╭─ SUPPLIED MATERIAL

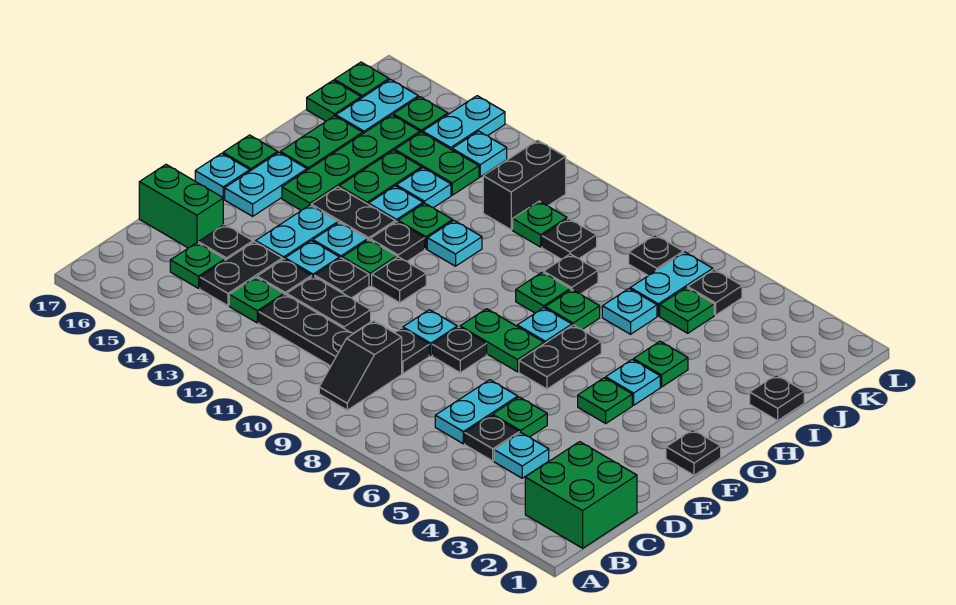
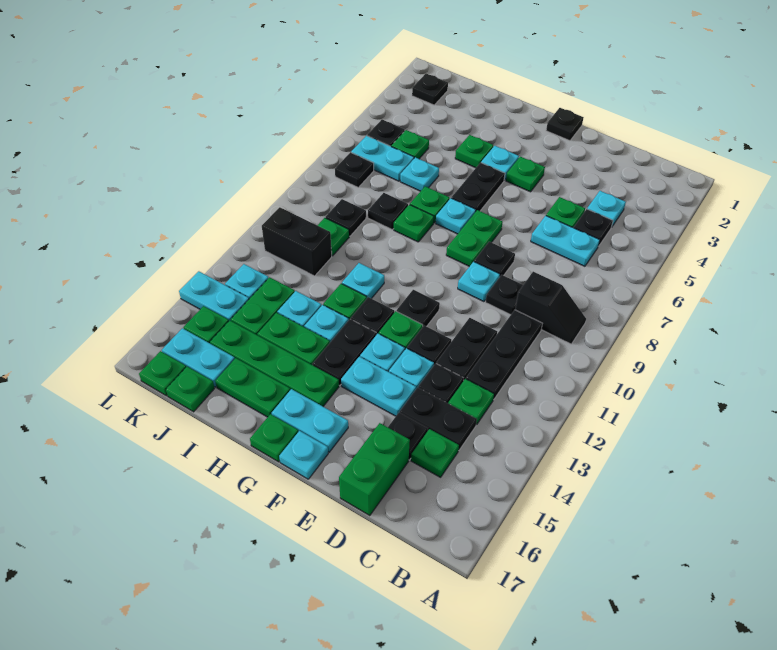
green brick B1:C2 level 1 -> none
black plate F6:G6 level 1 -> black plate G5:G6 level 1
black plate I1 level 1 -> black plate K2 level 1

╰─

The answer is the run of lines that starts at the one containing "black plate F6:G6" and ends at the last line of the material, reproduced exactly.

black plate F6:G6 level 1 -> black plate G5:G6 level 1
black plate I1 level 1 -> black plate K2 level 1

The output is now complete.